## DATASET CONTENT:
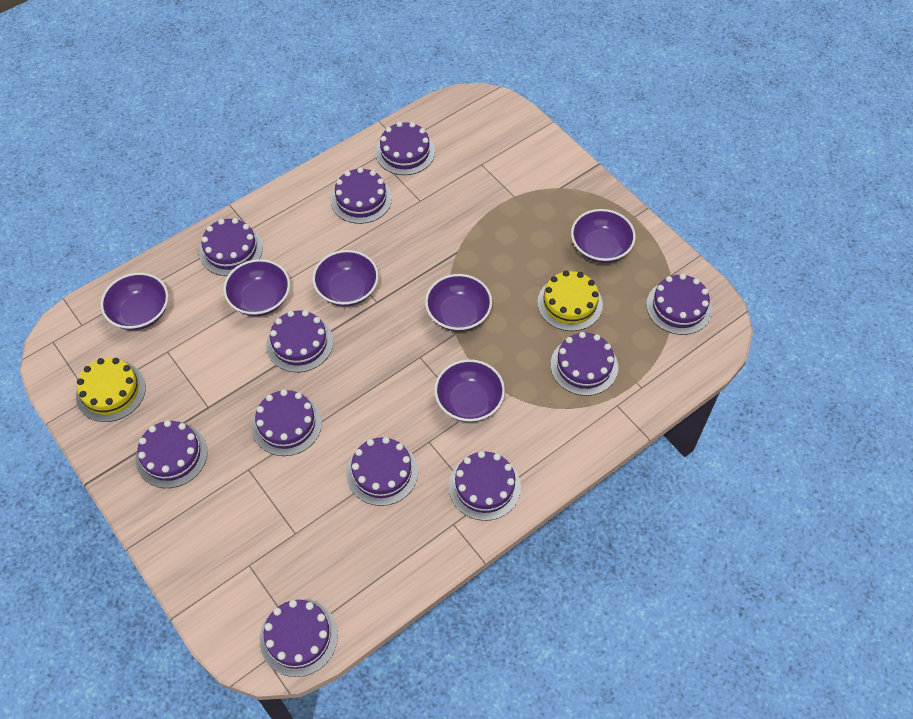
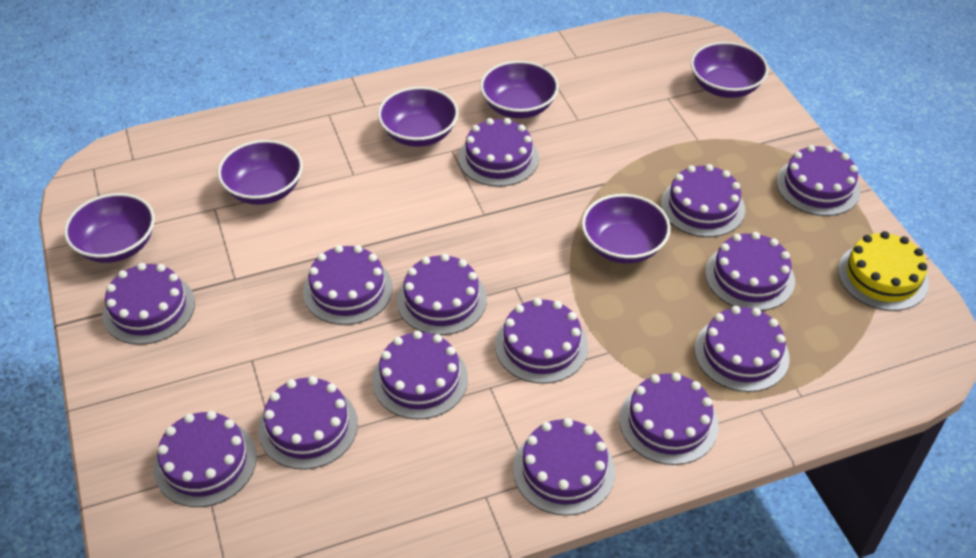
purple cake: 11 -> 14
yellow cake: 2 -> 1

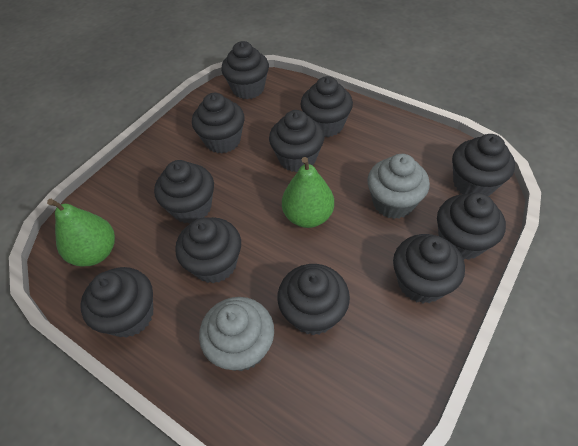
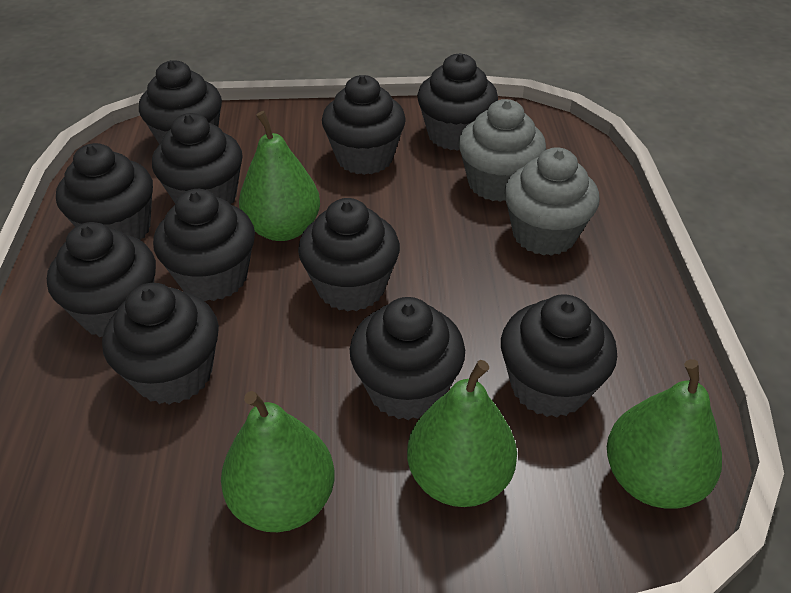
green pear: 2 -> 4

* * *

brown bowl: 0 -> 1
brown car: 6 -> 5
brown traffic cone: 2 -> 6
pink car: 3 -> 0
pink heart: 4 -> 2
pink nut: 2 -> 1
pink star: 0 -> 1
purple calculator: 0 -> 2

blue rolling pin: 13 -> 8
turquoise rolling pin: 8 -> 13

## TASK DIRECTIONS:
Whatever else the listing above holds, retype exactly only the lines from the one containing "brown traffic cone: 2 -> 6" to the one containing "turquoise rolling pin: 8 -> 13", both ends kept.

## TASK OUTPUT:
brown traffic cone: 2 -> 6
pink car: 3 -> 0
pink heart: 4 -> 2
pink nut: 2 -> 1
pink star: 0 -> 1
purple calculator: 0 -> 2

blue rolling pin: 13 -> 8
turquoise rolling pin: 8 -> 13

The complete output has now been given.